# [INFORMATION PROVIDED]
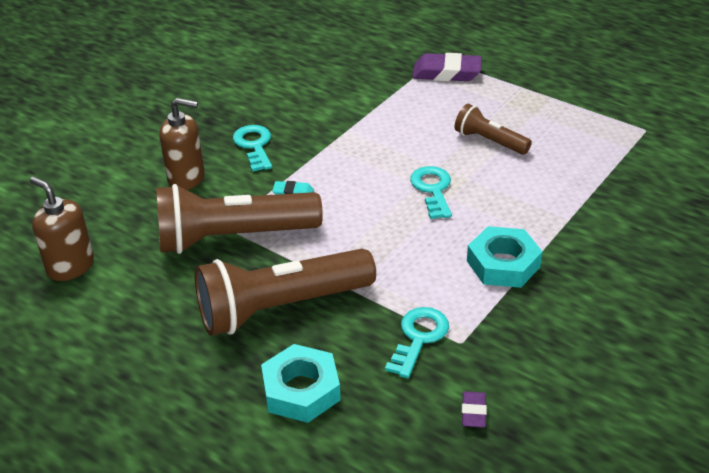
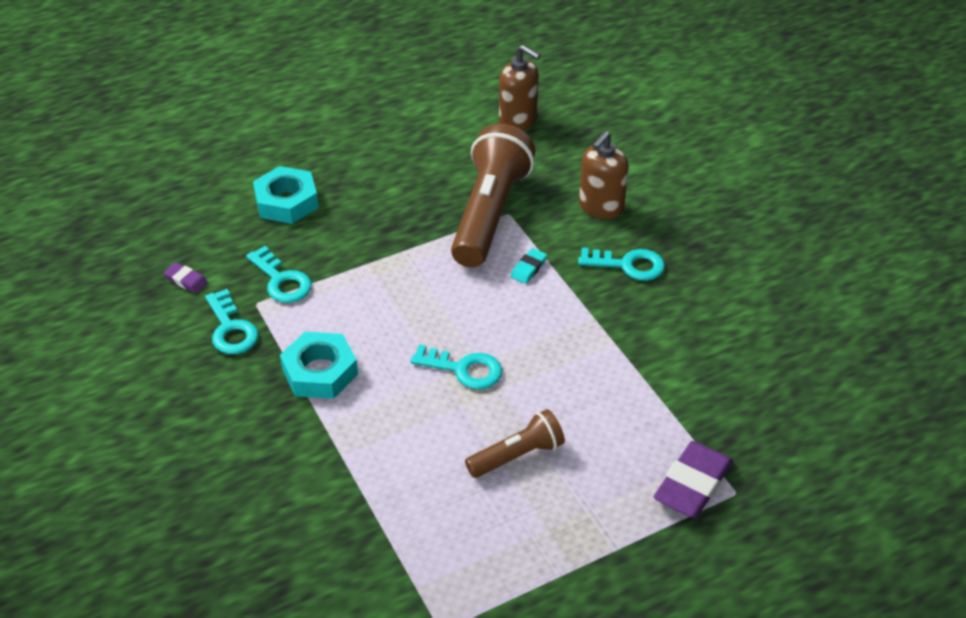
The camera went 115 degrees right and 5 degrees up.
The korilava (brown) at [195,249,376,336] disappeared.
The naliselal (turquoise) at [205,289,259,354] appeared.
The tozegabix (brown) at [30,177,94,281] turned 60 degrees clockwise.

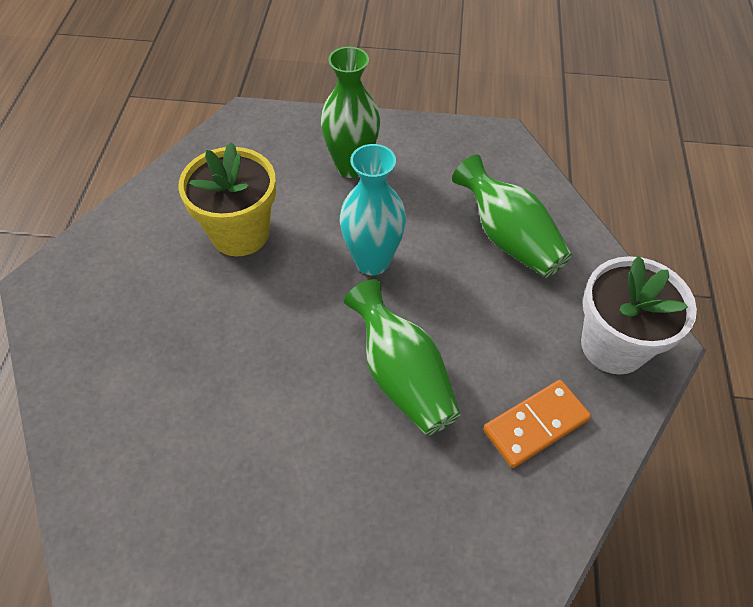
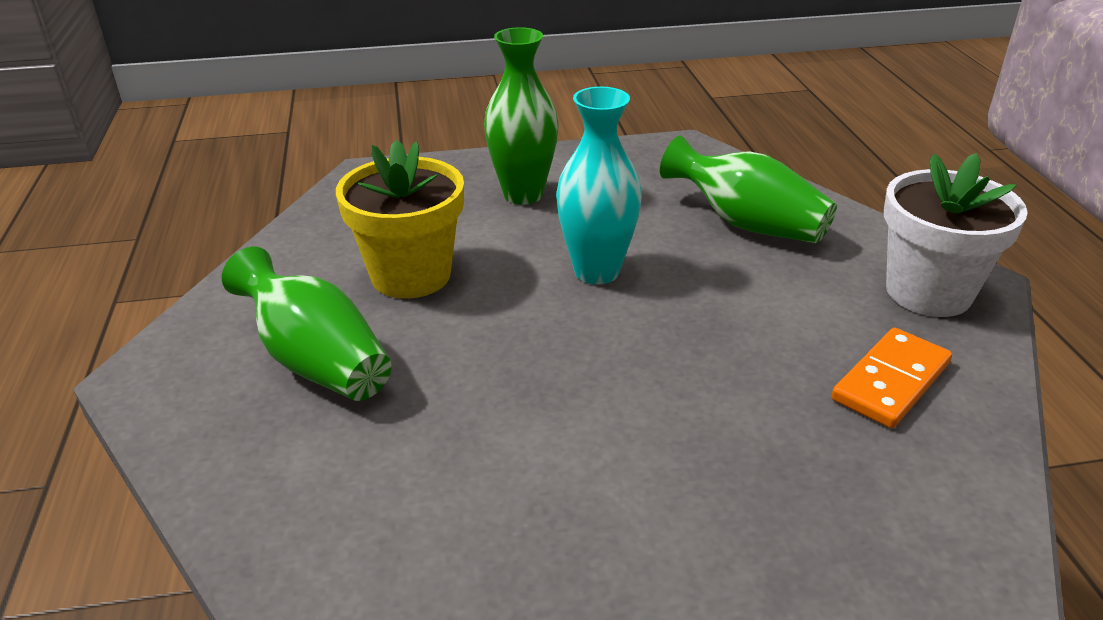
The camera went 15 degrees left and 20 degrees down.
The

# [WHAT THE TASK ASKS]
Write the records out exactly, dropping every image.

# [OUTPUT FOR THIS TASK]
The camera went 115 degrees right and 5 degrees up.
The korilava (brown) at [195,249,376,336] disappeared.
The naliselal (turquoise) at [205,289,259,354] appeared.
The tozegabix (brown) at [30,177,94,281] turned 60 degrees clockwise.

The camera went 15 degrees left and 20 degrees down.
The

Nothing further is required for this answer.